• [Stated goal]: Reproduce the records word for word, beginning with their first line and continuing through the line that contains "road 2 (residential): [(267,511),(418,438),(511,380)]", with both of those lines included.

══ Records supplied ══

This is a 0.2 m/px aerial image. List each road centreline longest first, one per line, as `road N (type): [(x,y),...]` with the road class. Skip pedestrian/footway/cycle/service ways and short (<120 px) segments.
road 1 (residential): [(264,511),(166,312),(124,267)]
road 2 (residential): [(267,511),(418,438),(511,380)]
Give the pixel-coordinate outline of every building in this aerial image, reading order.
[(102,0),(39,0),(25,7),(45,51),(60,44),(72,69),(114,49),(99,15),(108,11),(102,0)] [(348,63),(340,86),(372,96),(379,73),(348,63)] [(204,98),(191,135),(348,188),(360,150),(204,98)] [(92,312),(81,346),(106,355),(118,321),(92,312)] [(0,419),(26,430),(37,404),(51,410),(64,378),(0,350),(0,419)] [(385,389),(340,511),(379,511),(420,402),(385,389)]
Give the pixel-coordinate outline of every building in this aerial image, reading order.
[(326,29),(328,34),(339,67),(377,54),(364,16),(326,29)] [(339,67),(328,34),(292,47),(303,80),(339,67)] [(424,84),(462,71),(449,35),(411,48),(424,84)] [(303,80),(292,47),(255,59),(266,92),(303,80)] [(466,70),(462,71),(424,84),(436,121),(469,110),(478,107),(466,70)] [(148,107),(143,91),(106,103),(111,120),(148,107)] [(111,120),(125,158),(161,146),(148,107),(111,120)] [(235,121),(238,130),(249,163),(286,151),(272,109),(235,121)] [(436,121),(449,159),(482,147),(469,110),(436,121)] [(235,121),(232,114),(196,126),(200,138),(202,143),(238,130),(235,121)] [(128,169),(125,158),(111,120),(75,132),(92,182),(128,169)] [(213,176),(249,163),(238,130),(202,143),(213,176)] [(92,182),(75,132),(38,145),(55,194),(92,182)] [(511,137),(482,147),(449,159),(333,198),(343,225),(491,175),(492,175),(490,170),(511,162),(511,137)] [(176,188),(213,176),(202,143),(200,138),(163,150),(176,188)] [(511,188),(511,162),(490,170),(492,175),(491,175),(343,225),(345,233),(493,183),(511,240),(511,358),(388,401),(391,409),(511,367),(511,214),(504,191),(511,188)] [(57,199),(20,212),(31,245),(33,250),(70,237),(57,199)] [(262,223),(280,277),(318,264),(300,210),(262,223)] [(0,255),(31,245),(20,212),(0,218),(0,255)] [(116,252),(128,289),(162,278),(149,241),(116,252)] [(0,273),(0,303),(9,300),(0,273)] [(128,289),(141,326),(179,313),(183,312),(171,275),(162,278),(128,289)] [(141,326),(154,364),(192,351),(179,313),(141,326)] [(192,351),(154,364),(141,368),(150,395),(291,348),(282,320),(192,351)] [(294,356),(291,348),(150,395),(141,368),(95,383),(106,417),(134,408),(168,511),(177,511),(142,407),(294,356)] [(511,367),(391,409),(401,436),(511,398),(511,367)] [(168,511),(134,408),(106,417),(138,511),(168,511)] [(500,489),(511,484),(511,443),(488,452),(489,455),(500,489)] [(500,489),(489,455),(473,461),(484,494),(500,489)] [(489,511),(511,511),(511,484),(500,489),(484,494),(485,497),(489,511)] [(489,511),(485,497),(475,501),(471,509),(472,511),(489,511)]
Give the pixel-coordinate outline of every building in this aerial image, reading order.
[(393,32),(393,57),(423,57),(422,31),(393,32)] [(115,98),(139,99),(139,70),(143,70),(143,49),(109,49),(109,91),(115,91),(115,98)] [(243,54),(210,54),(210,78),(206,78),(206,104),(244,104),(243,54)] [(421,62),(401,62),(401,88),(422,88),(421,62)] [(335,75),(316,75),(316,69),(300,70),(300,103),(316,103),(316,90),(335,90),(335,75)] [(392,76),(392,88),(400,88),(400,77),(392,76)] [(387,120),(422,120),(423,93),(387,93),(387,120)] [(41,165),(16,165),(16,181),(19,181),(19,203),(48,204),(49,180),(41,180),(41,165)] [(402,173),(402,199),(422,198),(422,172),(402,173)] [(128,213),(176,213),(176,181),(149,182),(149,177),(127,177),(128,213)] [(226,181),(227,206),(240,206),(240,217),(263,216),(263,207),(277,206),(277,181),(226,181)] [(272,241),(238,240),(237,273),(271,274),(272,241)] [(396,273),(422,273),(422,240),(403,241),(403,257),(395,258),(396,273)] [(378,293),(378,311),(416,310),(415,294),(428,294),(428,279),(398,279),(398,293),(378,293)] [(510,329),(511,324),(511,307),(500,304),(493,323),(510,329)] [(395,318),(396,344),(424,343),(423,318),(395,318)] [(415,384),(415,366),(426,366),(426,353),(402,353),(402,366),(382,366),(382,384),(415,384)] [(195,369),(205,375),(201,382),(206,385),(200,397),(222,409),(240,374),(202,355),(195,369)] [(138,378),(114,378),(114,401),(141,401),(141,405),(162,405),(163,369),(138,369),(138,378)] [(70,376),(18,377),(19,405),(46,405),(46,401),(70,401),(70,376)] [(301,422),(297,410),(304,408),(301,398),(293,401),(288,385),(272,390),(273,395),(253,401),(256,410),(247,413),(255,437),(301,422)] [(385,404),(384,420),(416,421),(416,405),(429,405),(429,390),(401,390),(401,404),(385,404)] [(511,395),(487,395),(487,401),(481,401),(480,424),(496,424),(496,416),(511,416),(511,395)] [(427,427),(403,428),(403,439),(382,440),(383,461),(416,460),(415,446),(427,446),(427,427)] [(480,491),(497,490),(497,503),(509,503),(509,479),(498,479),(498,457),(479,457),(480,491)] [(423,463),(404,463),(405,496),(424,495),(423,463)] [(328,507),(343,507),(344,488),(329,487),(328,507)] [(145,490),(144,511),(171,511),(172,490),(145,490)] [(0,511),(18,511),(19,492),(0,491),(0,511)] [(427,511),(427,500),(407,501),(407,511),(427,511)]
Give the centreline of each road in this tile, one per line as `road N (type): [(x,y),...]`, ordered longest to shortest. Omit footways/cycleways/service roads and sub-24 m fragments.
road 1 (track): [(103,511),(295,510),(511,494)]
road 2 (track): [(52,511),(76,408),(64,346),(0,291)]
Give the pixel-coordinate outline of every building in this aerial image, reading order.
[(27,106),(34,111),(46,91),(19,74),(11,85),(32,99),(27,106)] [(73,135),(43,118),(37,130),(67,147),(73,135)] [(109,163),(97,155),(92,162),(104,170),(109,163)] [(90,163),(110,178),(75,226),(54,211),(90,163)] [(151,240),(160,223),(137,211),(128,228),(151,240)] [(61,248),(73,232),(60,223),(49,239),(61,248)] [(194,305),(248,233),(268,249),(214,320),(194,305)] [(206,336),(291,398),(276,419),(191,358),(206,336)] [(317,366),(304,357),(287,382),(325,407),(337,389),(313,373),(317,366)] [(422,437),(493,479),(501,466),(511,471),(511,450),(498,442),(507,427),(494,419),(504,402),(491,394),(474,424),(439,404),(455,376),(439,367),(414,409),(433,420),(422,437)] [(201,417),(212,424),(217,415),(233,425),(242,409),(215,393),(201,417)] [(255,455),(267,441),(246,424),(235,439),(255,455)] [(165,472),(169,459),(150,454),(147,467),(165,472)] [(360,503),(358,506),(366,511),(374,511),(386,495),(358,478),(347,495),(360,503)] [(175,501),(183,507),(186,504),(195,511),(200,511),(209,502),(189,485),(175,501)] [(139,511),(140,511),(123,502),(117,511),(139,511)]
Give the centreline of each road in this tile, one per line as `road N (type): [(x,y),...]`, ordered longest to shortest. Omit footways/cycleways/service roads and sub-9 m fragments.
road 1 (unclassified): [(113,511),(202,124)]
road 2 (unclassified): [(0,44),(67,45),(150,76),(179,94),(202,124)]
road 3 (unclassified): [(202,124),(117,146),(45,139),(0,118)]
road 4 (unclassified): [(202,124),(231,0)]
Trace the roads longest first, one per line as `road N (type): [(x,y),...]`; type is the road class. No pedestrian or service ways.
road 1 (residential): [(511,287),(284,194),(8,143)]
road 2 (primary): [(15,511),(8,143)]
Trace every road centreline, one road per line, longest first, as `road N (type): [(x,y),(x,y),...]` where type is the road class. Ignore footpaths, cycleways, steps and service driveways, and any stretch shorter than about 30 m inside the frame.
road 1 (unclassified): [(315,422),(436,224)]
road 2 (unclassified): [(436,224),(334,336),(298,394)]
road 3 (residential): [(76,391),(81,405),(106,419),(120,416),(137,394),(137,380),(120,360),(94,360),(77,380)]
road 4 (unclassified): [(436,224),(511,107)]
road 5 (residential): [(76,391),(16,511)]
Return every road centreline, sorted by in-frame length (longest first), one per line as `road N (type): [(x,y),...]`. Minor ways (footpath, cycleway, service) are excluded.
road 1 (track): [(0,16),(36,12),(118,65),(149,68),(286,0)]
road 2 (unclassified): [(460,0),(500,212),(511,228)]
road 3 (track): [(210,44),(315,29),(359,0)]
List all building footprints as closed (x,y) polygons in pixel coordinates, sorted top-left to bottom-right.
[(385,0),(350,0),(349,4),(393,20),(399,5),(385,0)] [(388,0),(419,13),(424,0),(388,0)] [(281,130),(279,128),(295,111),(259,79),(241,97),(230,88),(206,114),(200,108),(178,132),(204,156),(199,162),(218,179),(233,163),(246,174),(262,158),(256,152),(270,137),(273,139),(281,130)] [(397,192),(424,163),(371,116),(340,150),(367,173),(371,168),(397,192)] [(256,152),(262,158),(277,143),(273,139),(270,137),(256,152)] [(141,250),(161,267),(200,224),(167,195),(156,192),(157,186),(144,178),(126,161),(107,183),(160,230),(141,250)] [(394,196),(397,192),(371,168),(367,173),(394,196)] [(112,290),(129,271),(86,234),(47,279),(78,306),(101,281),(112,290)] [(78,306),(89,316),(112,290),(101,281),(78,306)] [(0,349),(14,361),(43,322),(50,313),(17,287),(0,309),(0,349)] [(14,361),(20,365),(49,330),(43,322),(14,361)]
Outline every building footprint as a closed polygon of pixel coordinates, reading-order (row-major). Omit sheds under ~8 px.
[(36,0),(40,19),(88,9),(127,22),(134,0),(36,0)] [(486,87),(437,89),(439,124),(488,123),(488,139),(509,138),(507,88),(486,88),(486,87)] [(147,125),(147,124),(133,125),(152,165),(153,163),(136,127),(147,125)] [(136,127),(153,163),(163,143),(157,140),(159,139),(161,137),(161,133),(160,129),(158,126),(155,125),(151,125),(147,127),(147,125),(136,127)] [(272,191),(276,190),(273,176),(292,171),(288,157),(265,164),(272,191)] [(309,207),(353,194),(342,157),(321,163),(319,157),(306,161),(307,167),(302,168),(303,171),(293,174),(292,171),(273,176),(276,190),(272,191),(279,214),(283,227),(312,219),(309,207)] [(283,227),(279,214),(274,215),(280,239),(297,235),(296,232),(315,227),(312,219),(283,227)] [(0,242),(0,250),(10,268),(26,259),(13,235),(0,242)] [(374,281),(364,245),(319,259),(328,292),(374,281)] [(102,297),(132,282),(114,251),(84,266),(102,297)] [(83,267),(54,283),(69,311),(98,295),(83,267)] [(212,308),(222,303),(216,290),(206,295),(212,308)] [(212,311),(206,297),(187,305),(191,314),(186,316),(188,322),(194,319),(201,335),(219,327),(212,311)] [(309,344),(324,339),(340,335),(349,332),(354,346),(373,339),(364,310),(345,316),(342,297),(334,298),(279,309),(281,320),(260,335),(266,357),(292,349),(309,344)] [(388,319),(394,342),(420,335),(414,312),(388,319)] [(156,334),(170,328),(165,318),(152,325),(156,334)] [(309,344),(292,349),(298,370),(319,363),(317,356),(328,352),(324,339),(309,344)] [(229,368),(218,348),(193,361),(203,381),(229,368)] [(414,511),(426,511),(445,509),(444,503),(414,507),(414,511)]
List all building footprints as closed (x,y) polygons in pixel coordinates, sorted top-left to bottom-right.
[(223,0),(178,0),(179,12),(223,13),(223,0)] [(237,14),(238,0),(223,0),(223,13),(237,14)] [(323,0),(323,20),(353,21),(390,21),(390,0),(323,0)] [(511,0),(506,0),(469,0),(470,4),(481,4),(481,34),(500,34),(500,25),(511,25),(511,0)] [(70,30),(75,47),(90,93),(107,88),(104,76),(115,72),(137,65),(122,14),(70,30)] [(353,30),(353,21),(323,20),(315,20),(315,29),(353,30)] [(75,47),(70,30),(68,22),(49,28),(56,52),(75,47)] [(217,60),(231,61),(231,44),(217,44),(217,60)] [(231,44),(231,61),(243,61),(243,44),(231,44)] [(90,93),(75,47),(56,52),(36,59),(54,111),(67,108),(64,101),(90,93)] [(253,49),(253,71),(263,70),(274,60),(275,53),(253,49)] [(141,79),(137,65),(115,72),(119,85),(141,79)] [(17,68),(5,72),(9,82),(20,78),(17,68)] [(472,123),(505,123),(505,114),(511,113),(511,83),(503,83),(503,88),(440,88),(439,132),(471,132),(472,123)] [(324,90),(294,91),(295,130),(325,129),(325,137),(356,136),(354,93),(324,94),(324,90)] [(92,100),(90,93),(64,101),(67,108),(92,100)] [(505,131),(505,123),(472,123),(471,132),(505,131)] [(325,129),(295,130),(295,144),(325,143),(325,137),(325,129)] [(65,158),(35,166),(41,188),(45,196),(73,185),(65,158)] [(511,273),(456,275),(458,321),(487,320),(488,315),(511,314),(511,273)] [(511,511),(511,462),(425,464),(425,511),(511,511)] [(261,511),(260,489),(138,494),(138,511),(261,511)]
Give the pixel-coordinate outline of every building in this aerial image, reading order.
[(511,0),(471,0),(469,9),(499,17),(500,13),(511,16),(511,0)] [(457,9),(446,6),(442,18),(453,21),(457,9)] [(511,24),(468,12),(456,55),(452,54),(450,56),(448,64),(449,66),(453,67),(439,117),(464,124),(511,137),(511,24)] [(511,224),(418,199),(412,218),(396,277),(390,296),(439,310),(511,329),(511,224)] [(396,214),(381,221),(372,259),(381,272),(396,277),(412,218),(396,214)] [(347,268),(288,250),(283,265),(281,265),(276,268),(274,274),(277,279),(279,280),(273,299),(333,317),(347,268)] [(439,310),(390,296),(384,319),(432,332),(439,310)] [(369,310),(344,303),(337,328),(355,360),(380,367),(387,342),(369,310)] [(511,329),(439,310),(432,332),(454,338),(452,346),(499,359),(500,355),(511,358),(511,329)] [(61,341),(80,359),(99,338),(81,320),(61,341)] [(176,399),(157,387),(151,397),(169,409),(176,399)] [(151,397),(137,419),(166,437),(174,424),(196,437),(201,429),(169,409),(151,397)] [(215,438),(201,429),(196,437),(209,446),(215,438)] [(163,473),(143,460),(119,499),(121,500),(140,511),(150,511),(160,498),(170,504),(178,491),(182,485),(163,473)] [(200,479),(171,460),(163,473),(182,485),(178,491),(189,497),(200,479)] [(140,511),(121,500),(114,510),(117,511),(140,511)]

═══

• [Task response]:
This is a 0.2 m/px aerial image. List each road centreline longest first, one per line, as `road N (type): [(x,y),...]` with the road class. Skip pedestrian/footway/cycle/service ways and short (<120 px) segments.
road 1 (residential): [(264,511),(166,312),(124,267)]
road 2 (residential): [(267,511),(418,438),(511,380)]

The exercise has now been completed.